WORK INSTRUCTION: Down to the final line, print the records below exactly and without pictures.

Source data
#####
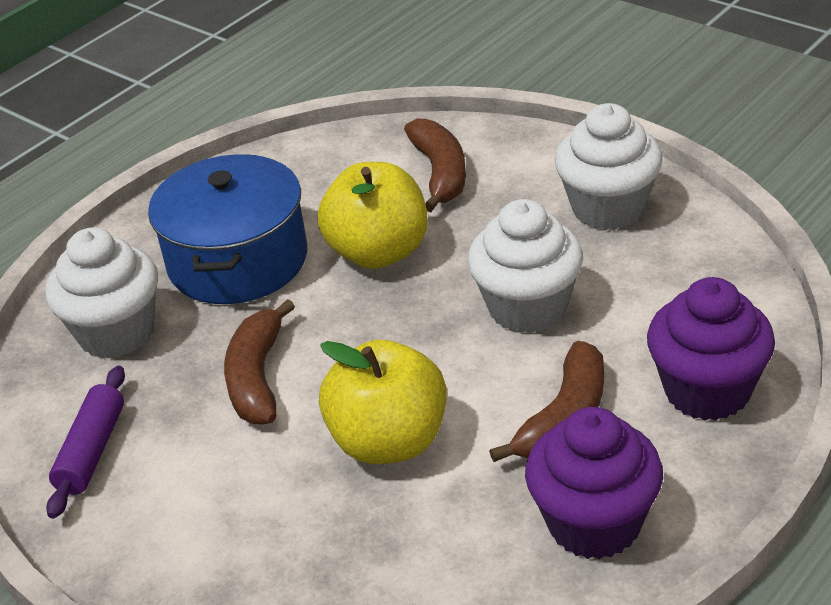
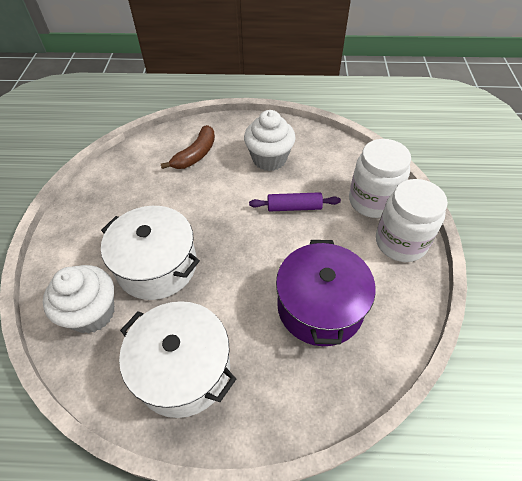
blue pot: 1 -> 0
brown banana: 3 -> 1
purple cupcake: 2 -> 0
purple pot: 0 -> 1
white cupcake: 3 -> 2
white jar: 0 -> 2
white pot: 0 -> 2
yellow apple: 2 -> 0

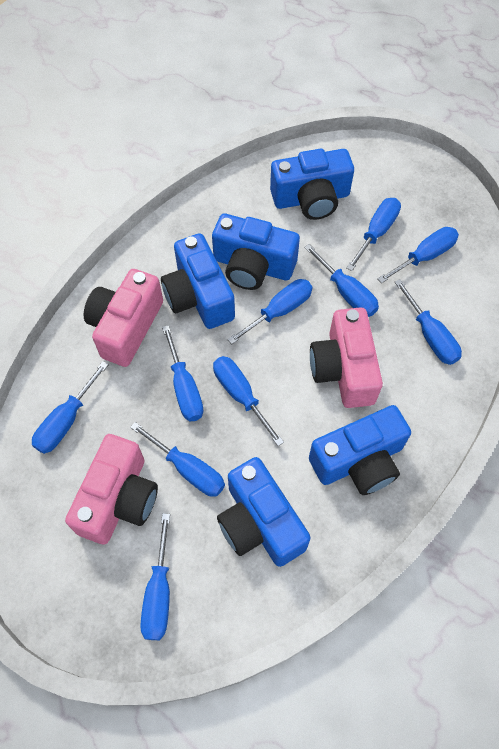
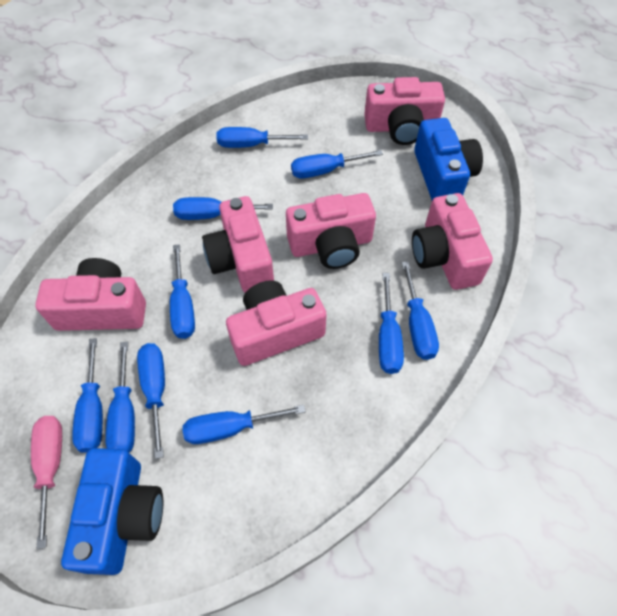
blue camera: 5 -> 2
pink camera: 3 -> 6
pink screwdriver: 0 -> 1

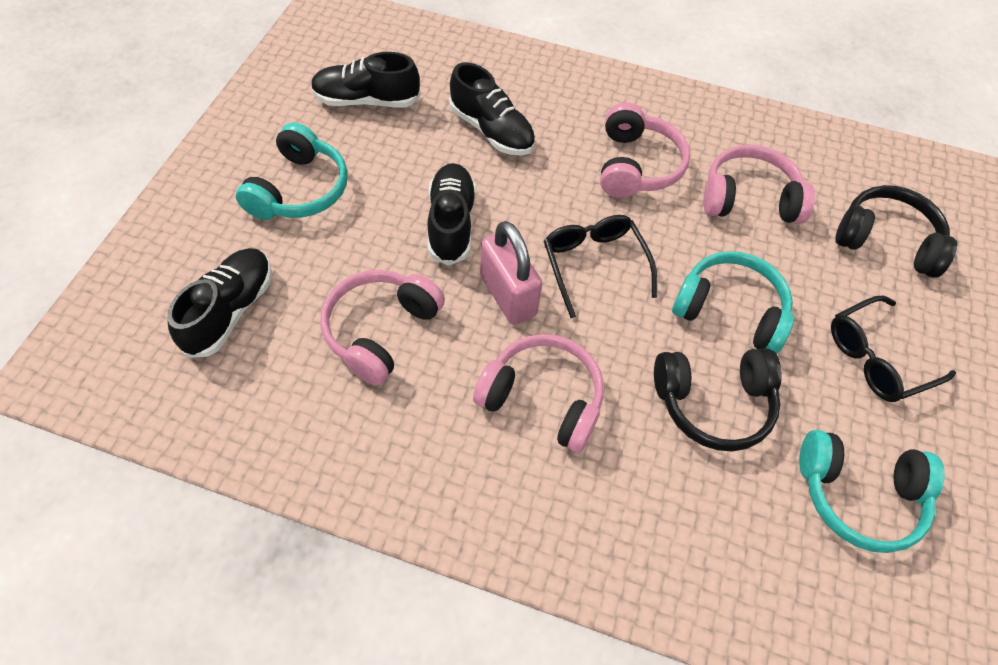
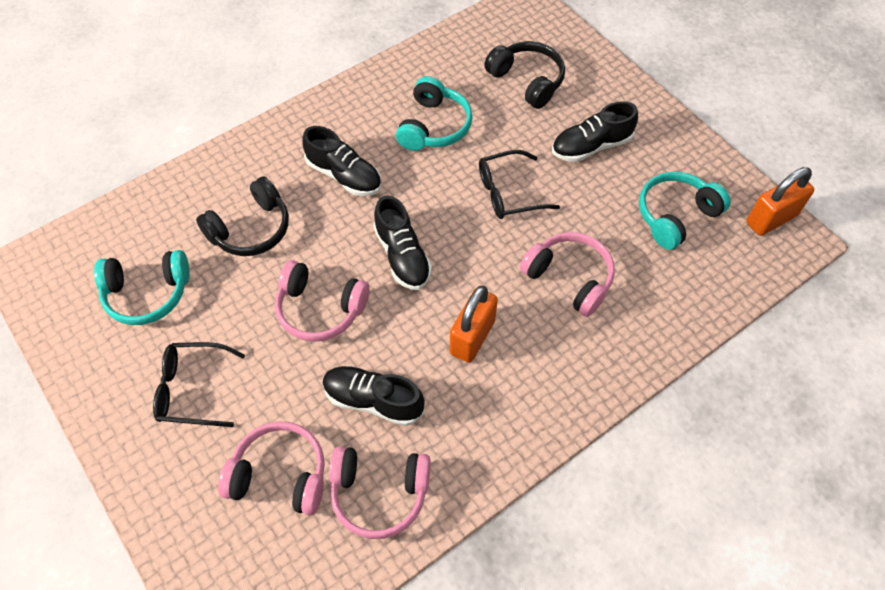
orange padlock: 0 -> 2
pink padlock: 1 -> 0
#####
EXERCISE ANSWER:
blue pot: 1 -> 0
brown banana: 3 -> 1
purple cupcake: 2 -> 0
purple pot: 0 -> 1
white cupcake: 3 -> 2
white jar: 0 -> 2
white pot: 0 -> 2
yellow apple: 2 -> 0

blue camera: 5 -> 2
pink camera: 3 -> 6
pink screwdriver: 0 -> 1

orange padlock: 0 -> 2
pink padlock: 1 -> 0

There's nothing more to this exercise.